*** TASK DATA ***

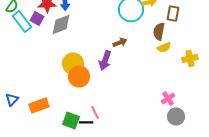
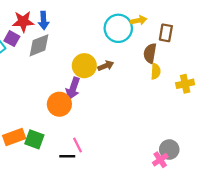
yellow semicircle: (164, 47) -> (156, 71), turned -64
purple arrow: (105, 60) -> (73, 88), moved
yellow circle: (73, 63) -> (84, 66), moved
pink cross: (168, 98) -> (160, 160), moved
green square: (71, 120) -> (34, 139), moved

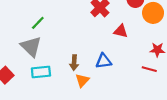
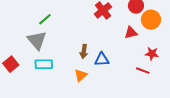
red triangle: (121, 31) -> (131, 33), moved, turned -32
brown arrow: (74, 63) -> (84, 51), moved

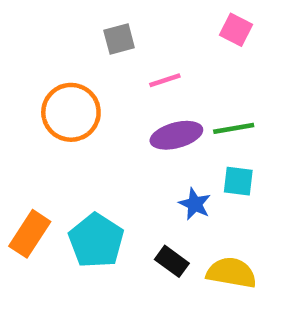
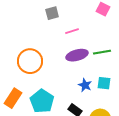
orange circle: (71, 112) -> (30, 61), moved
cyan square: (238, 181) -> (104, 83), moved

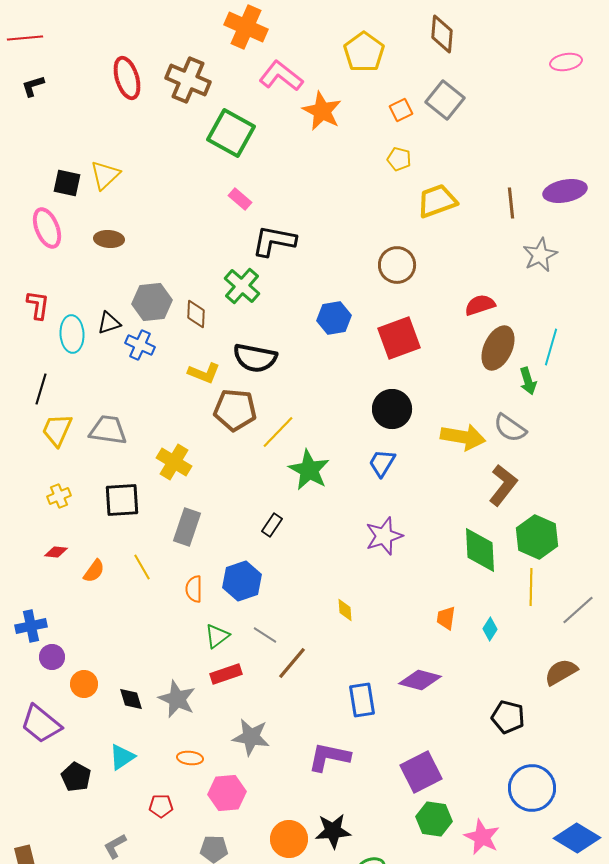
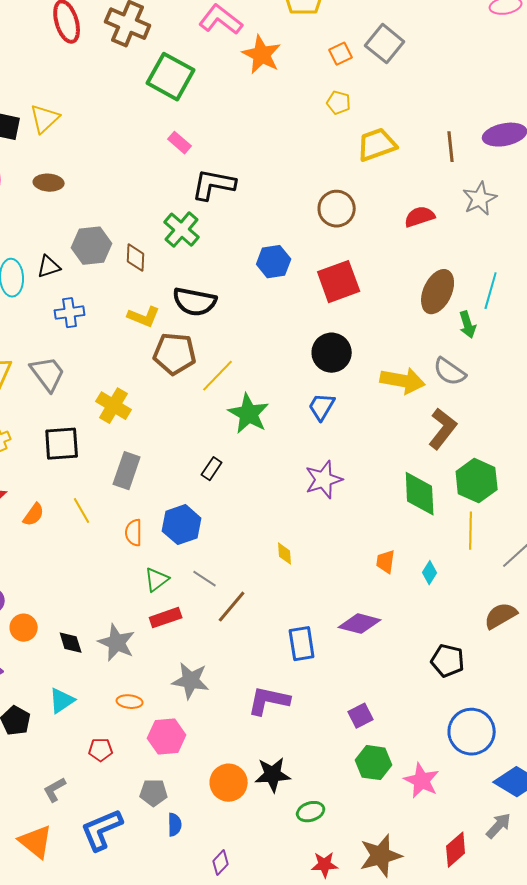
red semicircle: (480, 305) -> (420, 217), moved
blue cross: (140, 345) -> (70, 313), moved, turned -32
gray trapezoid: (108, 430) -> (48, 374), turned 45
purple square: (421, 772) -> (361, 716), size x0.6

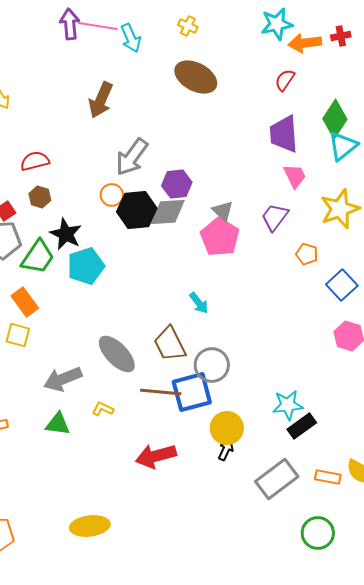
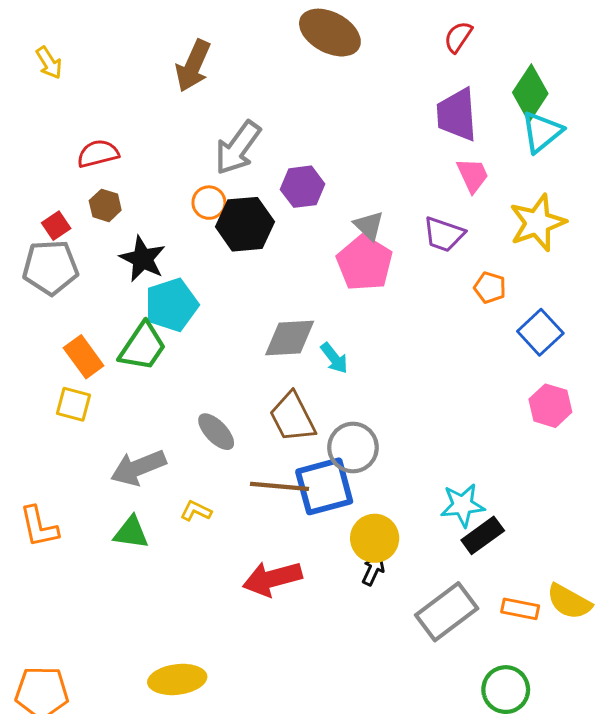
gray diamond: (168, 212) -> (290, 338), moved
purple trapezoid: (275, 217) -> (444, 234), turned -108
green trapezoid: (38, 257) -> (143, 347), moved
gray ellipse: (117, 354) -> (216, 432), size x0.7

*** End of TASK DATA ***

» PROBLEM TO SOLVE:
Find the line that contains "gray diamond: (168, 212) -> (290, 338), moved". Restate it and all lines after it exactly, ending with the final line of the data.

» YOUR SOLUTION:
gray diamond: (168, 212) -> (290, 338), moved
purple trapezoid: (275, 217) -> (444, 234), turned -108
green trapezoid: (38, 257) -> (143, 347), moved
gray ellipse: (117, 354) -> (216, 432), size x0.7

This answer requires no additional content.